Colored geometric primitive data
######

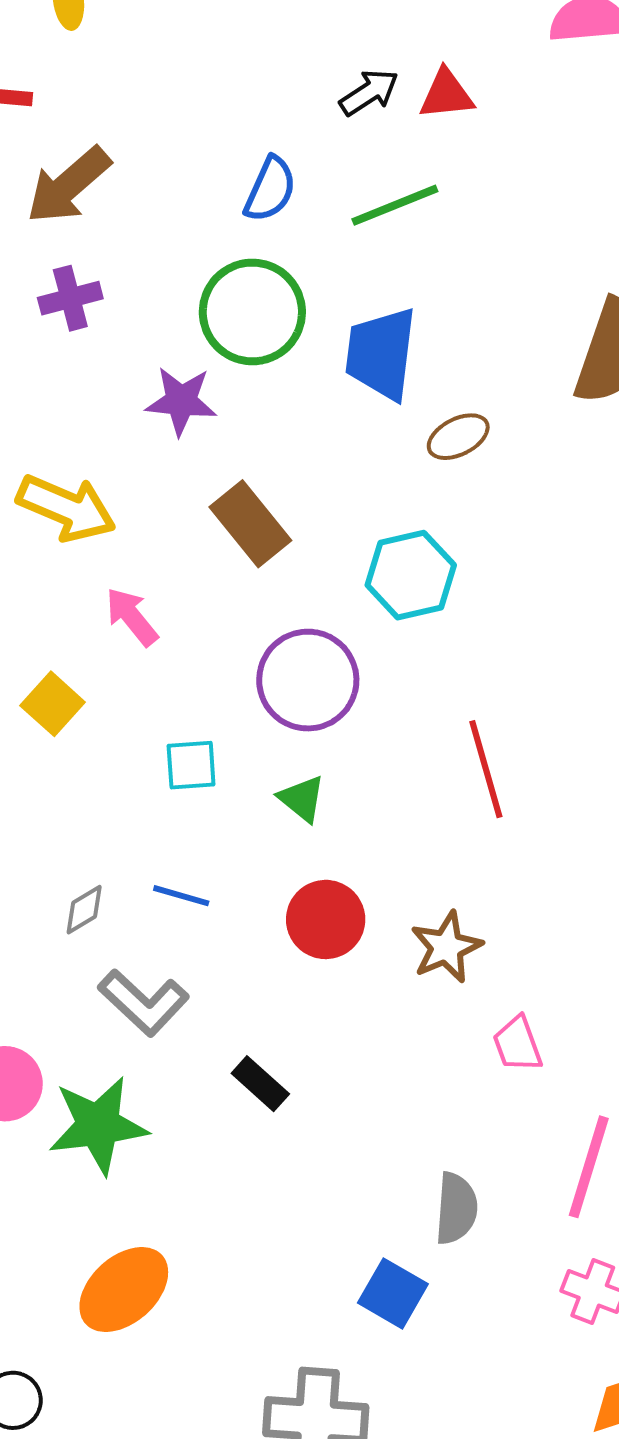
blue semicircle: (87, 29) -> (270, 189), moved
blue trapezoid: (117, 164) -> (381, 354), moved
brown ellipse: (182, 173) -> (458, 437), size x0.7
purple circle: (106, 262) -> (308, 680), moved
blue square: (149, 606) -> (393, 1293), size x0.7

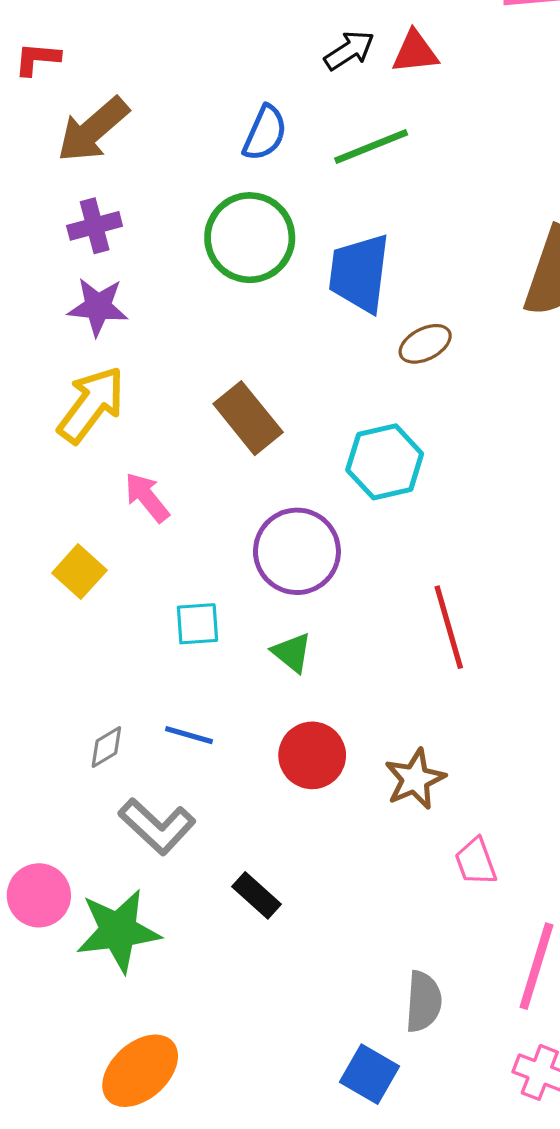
purple star: (181, 401) -> (98, 307), moved
yellow arrow: (66, 508) -> (91, 405), turned -76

######

Work to complete: Pull out all lines containing the word "purple" from the entries above.

Result of this exercise:
purple circle: (106, 262) -> (308, 680), moved
purple star: (181, 401) -> (98, 307), moved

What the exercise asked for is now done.